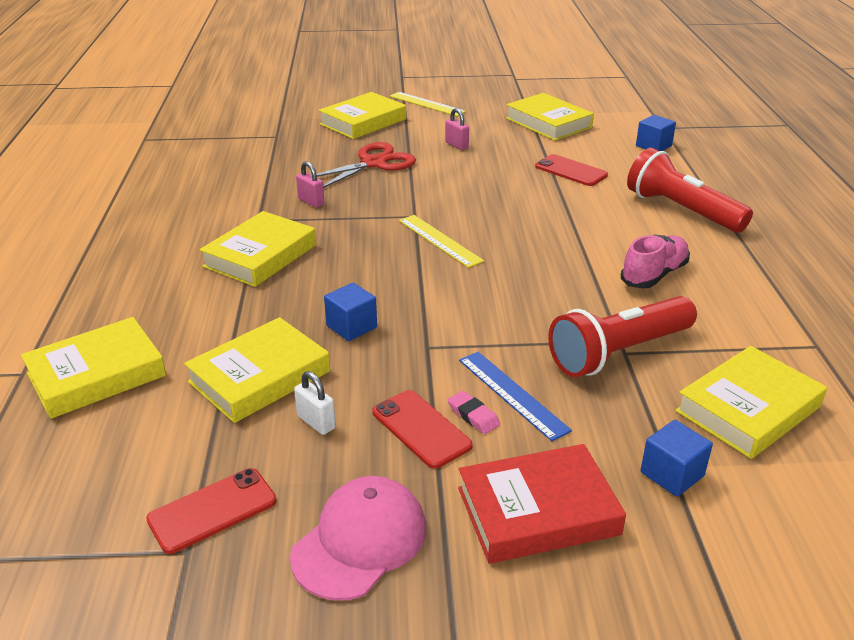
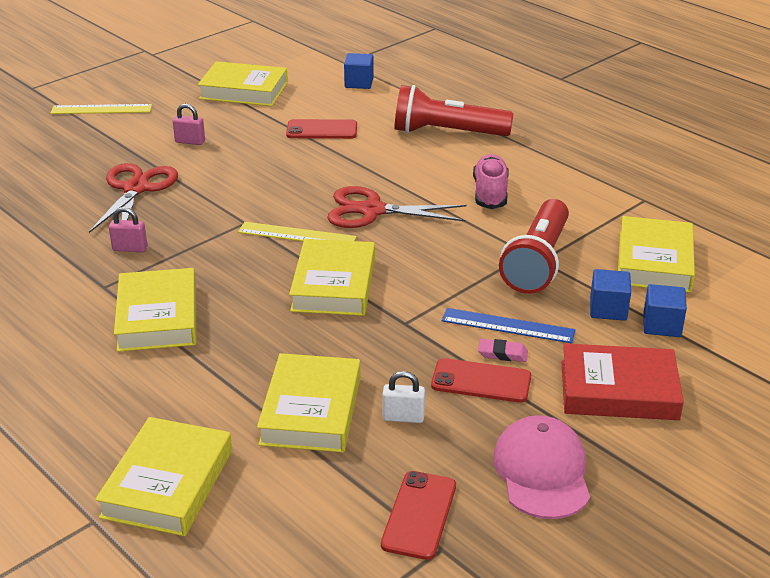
camera: 40 degrees left, 0 degrees up
yellow book [318,92,406,139] -> yellow book moved to [289,239,375,316]
blue cube [324,283,377,341] -> blue cube moved to [590,269,631,321]
red book [458,444,626,564] -> red book turned 60 degrees clockwise [561,343,684,420]
none -> red scissors [327,186,467,228]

——

Task to carry out: In the answer, include exactly the lines from the line containing "yellow book [318,92,406,139]" through the end of the data, and nothing else.

Final answer:
yellow book [318,92,406,139] -> yellow book moved to [289,239,375,316]
blue cube [324,283,377,341] -> blue cube moved to [590,269,631,321]
red book [458,444,626,564] -> red book turned 60 degrees clockwise [561,343,684,420]
none -> red scissors [327,186,467,228]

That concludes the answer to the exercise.